*What to work on*
Everything from the line with "red square: moved" down to the line with "pink triangle: moved 7 px right" below must be printed exactly, those two lines included. Exclude pictures.
============
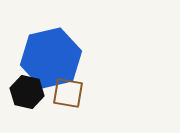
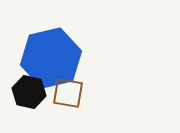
black hexagon: moved 2 px right
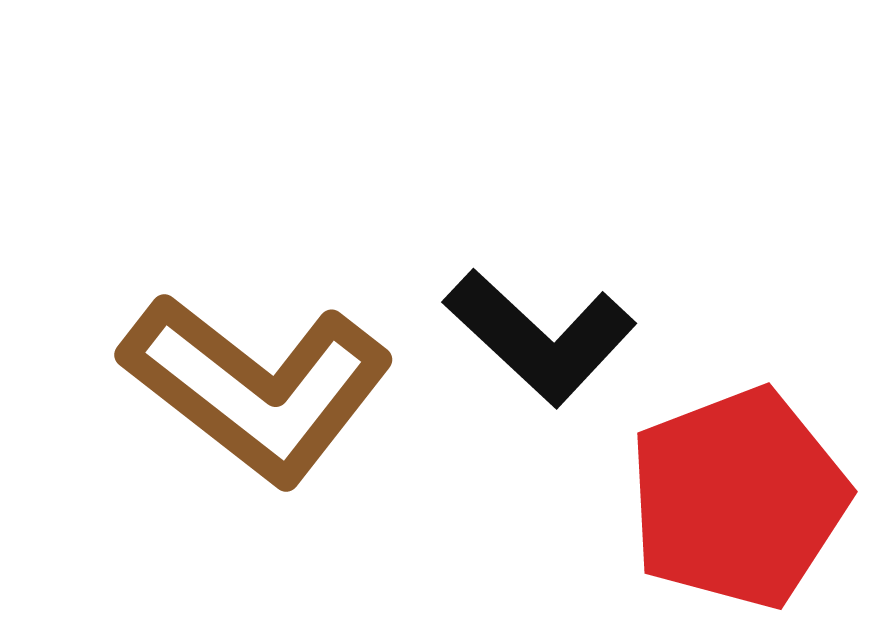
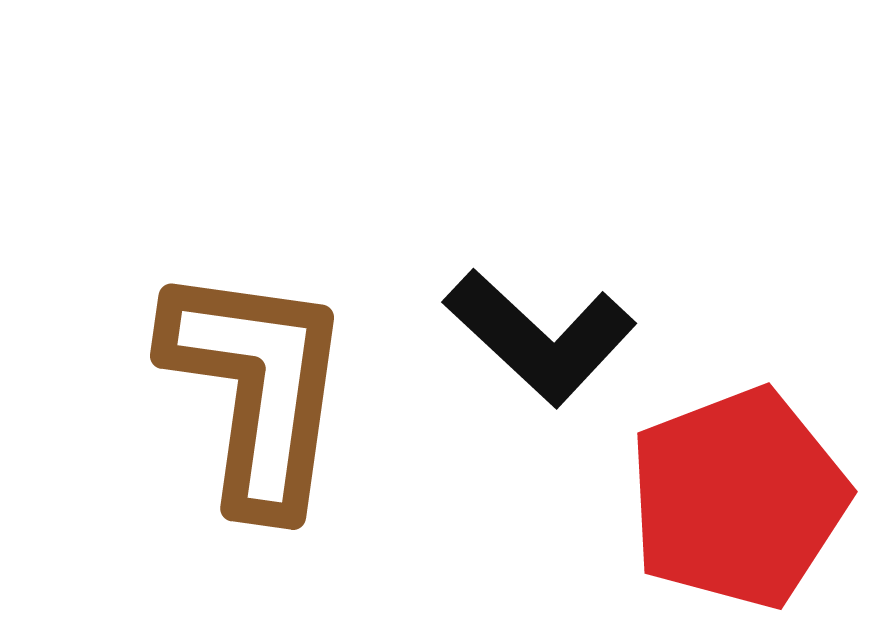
brown L-shape: rotated 120 degrees counterclockwise
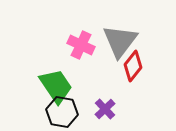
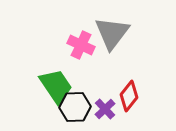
gray triangle: moved 8 px left, 8 px up
red diamond: moved 4 px left, 30 px down
black hexagon: moved 13 px right, 5 px up; rotated 12 degrees counterclockwise
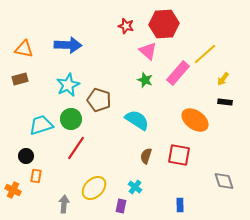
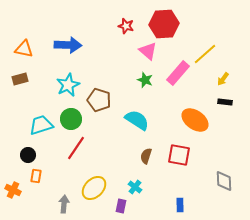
black circle: moved 2 px right, 1 px up
gray diamond: rotated 15 degrees clockwise
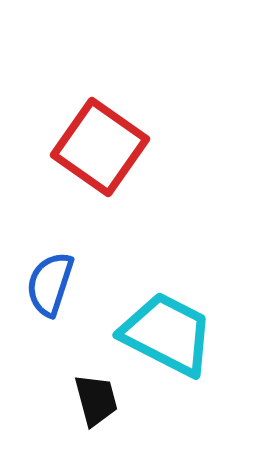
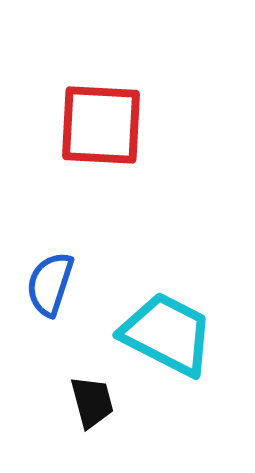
red square: moved 1 px right, 22 px up; rotated 32 degrees counterclockwise
black trapezoid: moved 4 px left, 2 px down
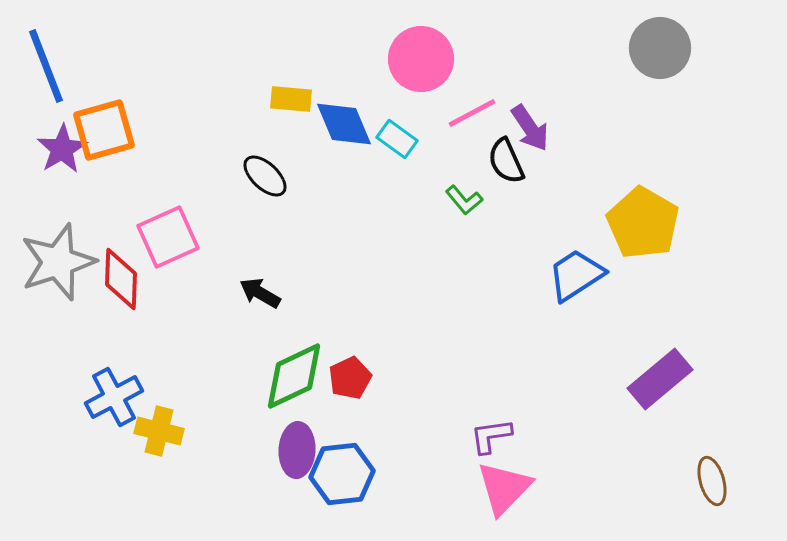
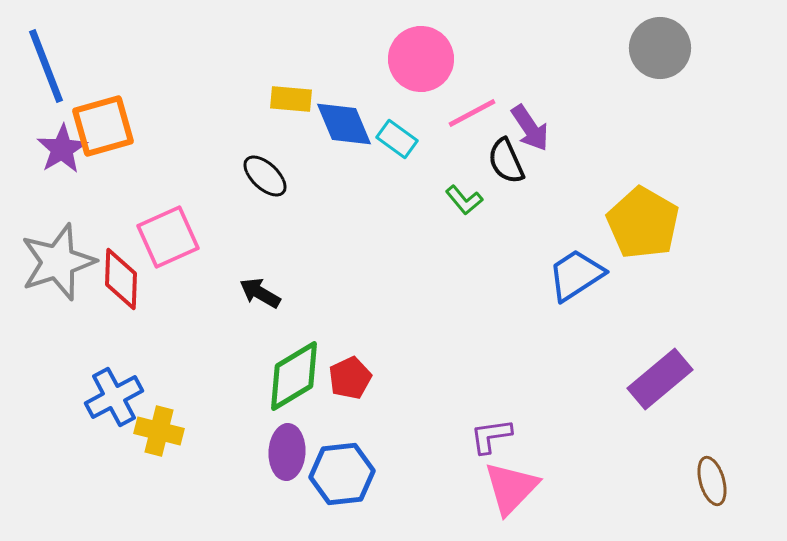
orange square: moved 1 px left, 4 px up
green diamond: rotated 6 degrees counterclockwise
purple ellipse: moved 10 px left, 2 px down
pink triangle: moved 7 px right
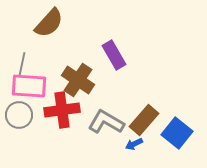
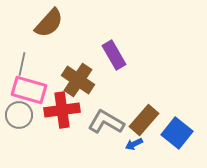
pink rectangle: moved 4 px down; rotated 12 degrees clockwise
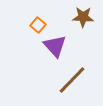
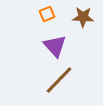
orange square: moved 9 px right, 11 px up; rotated 28 degrees clockwise
brown line: moved 13 px left
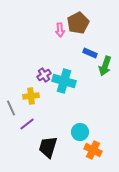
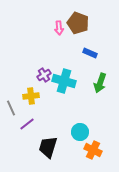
brown pentagon: rotated 25 degrees counterclockwise
pink arrow: moved 1 px left, 2 px up
green arrow: moved 5 px left, 17 px down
============
*Reply to the exercise*
red square: moved 1 px right, 22 px up; rotated 32 degrees counterclockwise
black trapezoid: moved 4 px left, 2 px down
orange square: moved 1 px left, 4 px up
green diamond: rotated 6 degrees counterclockwise
purple ellipse: moved 10 px left, 2 px down
pink triangle: moved 7 px right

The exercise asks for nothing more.